## [Written exercise]
Rewrite the items starting at the line with "crowd [733, 528]" and ending at the line with "Longhollow [782, 132]", swapping "Output" for "Report" and leaving everything else unchanged.

Target pointing data:

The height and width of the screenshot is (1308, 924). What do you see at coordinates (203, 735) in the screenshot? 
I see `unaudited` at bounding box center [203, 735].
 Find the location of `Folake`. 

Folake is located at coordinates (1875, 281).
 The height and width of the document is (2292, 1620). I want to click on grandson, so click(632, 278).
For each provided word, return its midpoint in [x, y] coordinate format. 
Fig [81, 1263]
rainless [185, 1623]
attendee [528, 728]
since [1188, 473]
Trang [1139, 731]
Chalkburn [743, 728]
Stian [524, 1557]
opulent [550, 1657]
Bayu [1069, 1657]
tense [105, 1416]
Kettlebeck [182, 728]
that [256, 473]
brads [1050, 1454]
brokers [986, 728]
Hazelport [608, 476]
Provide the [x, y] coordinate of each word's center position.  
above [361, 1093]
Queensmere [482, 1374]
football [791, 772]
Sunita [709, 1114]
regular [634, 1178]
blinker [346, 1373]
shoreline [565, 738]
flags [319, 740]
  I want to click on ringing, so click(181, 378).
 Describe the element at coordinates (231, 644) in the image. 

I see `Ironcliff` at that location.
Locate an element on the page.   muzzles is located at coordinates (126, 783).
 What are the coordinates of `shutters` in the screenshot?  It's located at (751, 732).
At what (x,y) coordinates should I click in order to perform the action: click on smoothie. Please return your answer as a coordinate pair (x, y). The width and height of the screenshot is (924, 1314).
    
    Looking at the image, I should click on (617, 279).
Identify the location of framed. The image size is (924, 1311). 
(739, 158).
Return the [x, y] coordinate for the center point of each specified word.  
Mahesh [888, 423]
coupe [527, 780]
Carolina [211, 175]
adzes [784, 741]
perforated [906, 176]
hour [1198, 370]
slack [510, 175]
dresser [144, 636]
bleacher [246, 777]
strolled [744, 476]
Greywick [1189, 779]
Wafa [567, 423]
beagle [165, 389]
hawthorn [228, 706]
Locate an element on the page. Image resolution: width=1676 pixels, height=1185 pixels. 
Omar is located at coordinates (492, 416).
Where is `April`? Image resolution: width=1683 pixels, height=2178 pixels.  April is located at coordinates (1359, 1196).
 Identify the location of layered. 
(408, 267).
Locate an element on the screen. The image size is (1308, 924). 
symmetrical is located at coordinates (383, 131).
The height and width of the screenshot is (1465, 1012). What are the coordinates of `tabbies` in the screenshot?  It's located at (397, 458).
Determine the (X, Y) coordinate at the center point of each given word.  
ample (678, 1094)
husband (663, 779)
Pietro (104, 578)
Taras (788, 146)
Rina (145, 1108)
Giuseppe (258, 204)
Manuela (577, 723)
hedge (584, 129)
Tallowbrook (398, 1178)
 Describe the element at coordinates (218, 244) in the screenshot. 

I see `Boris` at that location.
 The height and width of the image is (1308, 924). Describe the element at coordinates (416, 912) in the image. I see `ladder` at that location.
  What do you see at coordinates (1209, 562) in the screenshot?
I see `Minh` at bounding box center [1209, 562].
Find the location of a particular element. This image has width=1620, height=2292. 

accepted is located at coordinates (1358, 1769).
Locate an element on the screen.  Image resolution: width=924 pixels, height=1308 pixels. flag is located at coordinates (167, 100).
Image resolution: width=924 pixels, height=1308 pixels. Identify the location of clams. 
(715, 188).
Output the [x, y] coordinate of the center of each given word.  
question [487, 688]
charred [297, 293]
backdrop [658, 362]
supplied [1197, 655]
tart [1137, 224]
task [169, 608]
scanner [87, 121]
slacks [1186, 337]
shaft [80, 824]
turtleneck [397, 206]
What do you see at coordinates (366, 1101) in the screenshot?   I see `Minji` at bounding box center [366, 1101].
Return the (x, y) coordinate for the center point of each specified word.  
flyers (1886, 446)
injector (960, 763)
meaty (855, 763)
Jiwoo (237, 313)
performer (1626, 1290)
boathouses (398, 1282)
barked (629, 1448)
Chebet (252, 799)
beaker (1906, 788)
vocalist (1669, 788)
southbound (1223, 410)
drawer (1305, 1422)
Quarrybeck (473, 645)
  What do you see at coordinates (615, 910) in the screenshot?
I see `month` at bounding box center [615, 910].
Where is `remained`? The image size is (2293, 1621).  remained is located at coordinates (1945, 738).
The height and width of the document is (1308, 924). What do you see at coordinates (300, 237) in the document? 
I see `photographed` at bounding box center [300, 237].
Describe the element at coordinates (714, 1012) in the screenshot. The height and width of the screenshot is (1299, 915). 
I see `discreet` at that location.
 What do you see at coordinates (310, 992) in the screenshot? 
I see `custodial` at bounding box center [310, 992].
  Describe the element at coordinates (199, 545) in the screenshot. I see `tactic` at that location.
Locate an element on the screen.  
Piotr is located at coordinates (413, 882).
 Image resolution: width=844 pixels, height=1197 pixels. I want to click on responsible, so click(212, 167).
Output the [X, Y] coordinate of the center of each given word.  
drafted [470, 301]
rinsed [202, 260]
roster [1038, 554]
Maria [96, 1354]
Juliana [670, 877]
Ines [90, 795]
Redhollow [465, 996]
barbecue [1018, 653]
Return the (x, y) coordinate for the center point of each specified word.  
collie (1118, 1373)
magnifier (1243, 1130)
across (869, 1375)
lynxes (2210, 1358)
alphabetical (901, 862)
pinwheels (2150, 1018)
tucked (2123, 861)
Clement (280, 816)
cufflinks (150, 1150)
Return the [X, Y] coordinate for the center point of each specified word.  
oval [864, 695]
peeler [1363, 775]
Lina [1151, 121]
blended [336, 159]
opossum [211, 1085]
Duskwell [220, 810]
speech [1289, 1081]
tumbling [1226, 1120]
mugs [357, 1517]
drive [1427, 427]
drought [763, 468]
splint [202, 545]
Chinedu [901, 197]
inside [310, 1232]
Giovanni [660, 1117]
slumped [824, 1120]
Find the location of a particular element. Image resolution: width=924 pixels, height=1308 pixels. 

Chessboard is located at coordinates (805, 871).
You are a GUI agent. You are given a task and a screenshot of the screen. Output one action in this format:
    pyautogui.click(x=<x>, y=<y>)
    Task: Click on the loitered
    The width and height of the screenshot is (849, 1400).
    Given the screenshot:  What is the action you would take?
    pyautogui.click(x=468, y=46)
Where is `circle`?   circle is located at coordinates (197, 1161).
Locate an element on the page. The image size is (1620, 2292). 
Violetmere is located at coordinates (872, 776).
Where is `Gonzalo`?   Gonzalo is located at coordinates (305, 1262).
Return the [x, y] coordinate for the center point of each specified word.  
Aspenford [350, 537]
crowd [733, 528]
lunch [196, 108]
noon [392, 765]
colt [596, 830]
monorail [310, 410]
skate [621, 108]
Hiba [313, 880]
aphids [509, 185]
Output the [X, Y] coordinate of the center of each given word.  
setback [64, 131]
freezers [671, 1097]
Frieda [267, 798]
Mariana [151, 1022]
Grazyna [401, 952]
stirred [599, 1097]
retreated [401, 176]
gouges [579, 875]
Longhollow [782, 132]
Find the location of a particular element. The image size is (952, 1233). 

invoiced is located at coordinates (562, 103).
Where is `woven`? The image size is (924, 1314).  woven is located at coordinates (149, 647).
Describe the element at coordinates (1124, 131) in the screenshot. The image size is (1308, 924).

## [Solution to this problem]
crowd [733, 528]
lunch [196, 108]
noon [392, 765]
colt [596, 830]
monorail [310, 410]
skate [621, 108]
Hiba [313, 880]
aphids [509, 185]
Report the [X, Y] coordinate of the center of each given word.  
setback [64, 131]
freezers [671, 1097]
Frieda [267, 798]
Mariana [151, 1022]
Grazyna [401, 952]
stirred [599, 1097]
retreated [401, 176]
gouges [579, 875]
Longhollow [782, 132]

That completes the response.